### WHAT YOU NEED TO DO
Return the listing below exactly. Leave its pictures out.

━━━━━━━━━━

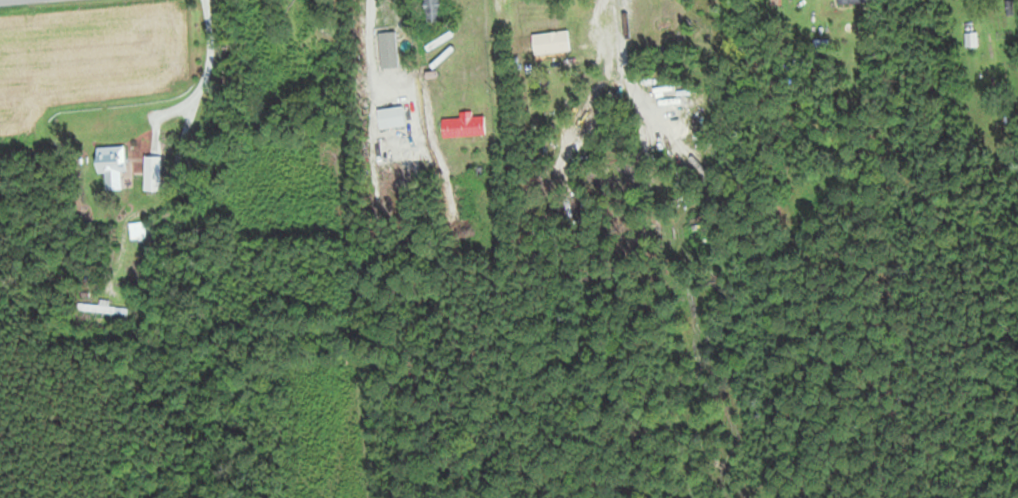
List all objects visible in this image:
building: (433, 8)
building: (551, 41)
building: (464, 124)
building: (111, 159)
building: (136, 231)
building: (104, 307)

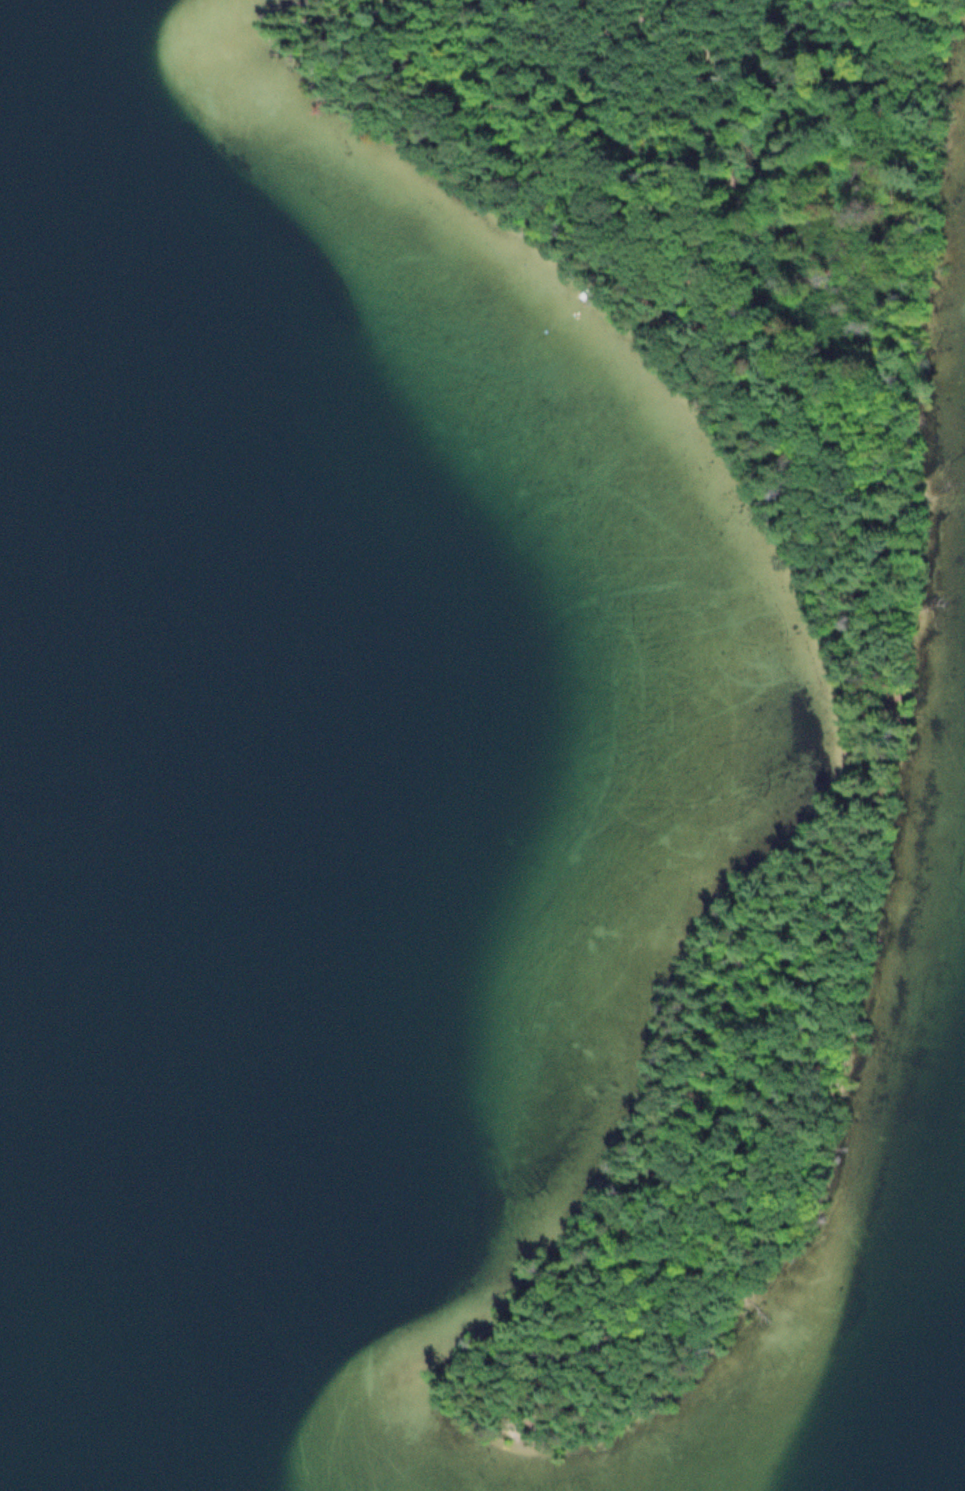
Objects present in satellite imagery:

━━━━━━━━━━

### RESPONSE FOR THIS EXERCISE
List all objects visible in this image:
building: (433, 8)
building: (551, 41)
building: (464, 124)
building: (111, 159)
building: (136, 231)
building: (104, 307)

Objects present in satellite imagery:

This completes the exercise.